-- start of Stored data --

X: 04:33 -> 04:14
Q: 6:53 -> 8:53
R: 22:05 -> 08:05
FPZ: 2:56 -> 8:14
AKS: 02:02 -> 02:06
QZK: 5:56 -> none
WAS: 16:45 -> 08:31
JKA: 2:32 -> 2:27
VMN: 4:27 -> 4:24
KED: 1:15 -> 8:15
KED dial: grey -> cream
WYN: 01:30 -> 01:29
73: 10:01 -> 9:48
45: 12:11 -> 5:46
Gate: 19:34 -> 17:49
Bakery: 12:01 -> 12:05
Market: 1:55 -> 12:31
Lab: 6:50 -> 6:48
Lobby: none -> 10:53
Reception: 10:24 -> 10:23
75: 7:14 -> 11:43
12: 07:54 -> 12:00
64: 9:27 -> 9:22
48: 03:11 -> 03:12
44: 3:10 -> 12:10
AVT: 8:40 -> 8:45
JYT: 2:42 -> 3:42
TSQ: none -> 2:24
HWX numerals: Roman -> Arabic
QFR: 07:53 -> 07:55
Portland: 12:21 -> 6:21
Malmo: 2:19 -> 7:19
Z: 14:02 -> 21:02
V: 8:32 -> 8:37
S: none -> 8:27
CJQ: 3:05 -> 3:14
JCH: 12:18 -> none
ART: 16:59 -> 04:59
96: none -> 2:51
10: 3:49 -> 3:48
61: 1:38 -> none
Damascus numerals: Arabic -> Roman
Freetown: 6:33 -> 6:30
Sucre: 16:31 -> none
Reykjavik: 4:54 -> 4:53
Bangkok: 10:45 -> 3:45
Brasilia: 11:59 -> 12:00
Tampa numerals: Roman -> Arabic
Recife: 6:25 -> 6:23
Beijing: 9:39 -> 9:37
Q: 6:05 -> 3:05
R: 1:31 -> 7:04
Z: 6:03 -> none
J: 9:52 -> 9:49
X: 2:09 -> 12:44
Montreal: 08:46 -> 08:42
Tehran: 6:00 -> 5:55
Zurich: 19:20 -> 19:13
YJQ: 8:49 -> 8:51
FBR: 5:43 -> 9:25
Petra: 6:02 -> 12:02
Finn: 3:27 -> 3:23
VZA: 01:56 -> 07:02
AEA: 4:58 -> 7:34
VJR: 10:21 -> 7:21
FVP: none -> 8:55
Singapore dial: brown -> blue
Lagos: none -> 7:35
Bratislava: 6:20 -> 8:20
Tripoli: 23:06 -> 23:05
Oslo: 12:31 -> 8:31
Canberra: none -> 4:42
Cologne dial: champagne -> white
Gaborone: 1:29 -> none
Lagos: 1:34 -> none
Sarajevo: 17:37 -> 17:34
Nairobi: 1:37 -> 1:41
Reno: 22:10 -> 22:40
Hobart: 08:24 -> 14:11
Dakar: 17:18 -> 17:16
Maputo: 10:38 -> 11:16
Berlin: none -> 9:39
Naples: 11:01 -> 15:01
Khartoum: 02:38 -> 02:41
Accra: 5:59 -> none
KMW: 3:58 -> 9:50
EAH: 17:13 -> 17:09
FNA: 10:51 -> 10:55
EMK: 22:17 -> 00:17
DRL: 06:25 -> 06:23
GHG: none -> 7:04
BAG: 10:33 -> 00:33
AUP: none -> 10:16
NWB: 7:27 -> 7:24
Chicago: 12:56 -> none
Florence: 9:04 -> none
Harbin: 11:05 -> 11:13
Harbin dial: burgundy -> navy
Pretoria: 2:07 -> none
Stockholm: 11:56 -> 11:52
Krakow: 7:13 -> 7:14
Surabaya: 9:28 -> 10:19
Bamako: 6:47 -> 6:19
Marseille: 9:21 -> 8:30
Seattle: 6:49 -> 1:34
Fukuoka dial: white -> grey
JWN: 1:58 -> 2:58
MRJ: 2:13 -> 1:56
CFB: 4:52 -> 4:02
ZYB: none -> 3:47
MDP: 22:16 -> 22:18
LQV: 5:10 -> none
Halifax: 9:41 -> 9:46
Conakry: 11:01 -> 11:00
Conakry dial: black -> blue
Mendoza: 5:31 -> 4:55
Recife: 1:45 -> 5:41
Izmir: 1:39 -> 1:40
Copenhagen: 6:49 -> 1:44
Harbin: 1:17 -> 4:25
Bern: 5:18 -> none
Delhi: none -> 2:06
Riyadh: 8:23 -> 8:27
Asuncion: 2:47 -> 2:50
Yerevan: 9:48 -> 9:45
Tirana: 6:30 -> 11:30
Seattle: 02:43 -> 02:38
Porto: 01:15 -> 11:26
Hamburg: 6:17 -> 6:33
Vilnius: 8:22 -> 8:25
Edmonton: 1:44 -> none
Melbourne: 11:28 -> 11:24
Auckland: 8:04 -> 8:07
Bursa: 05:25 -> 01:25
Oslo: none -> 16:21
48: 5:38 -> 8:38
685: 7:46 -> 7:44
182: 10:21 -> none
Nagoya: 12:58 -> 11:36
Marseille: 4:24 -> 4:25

-- end of Stored data --

**What the task asks**
Count the lines of the entries that contain the string "Marseille", matching case exactly, and reply with only that number.

**Correct response**
2